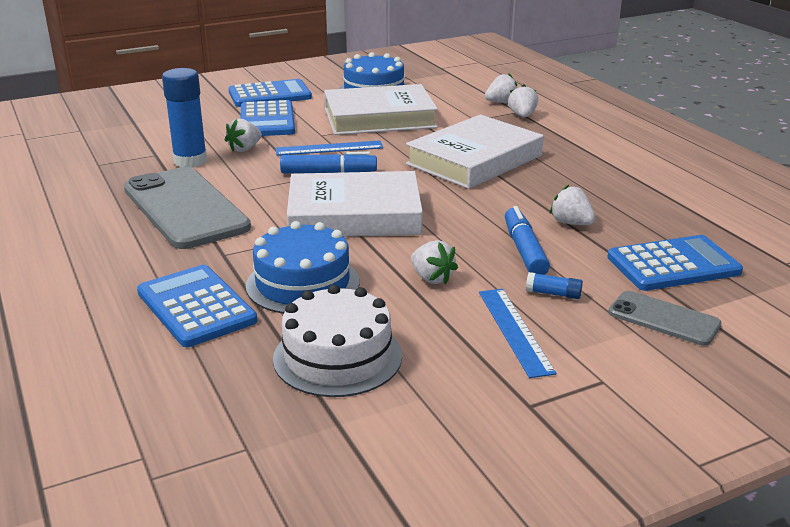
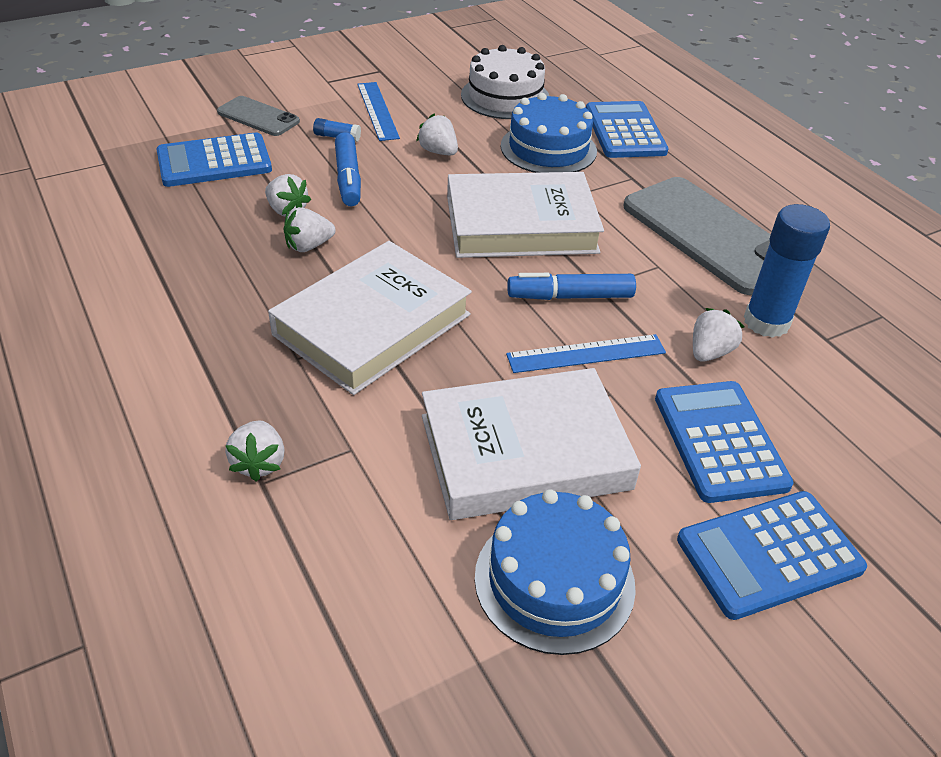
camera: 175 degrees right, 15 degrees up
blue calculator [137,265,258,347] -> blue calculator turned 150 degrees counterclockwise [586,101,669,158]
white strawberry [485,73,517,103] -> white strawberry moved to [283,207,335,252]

==

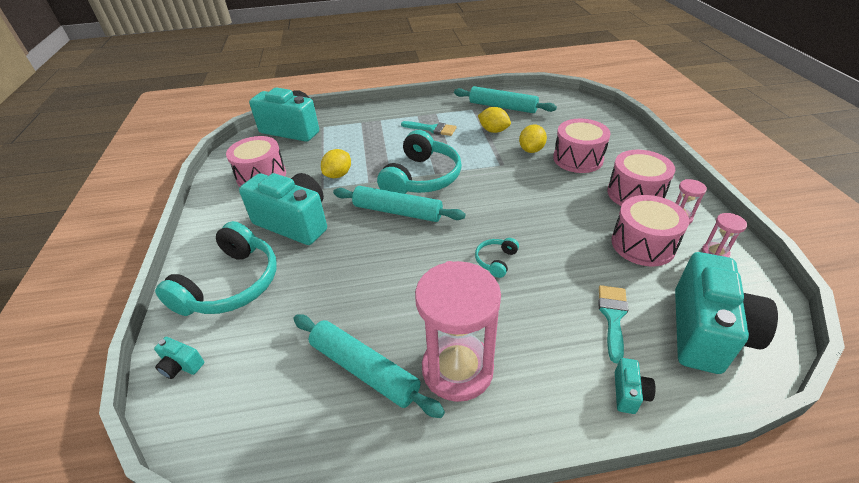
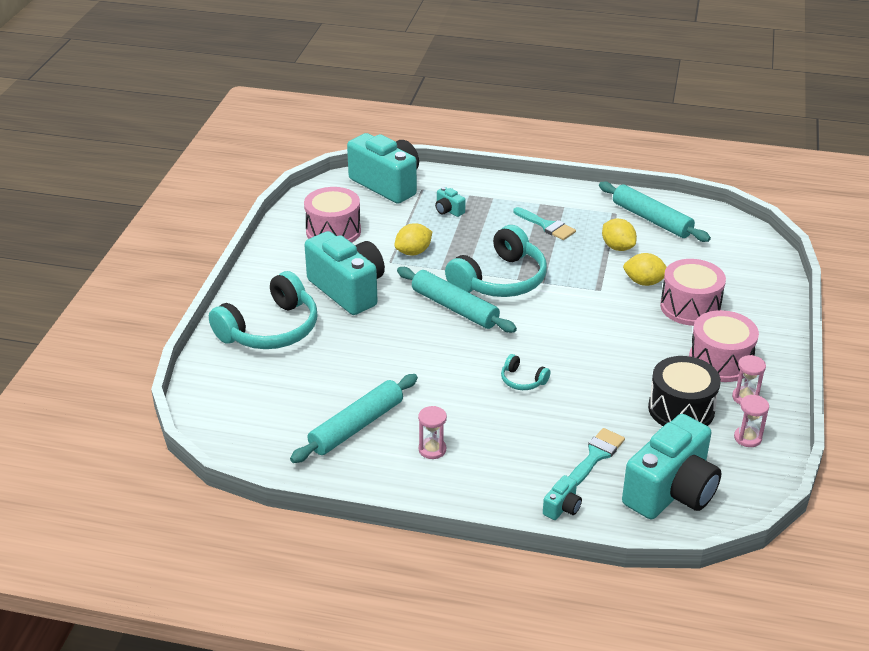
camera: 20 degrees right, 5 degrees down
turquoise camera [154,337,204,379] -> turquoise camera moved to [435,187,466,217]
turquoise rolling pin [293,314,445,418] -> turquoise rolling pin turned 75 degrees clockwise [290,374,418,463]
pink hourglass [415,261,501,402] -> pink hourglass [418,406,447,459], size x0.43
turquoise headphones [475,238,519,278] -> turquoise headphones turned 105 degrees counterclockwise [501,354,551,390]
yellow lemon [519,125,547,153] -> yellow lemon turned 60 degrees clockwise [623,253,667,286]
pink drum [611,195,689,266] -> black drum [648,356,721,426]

> **Task to carry out**
The entries above hold a line with "pink hourglass [415,261,501,402]" and a later line with "pink drum [611,195,689,266]". Write out exactly those lines and all lines between, nothing more.

> **Output for this task**
pink hourglass [415,261,501,402] -> pink hourglass [418,406,447,459], size x0.43
turquoise headphones [475,238,519,278] -> turquoise headphones turned 105 degrees counterclockwise [501,354,551,390]
yellow lemon [519,125,547,153] -> yellow lemon turned 60 degrees clockwise [623,253,667,286]
pink drum [611,195,689,266] -> black drum [648,356,721,426]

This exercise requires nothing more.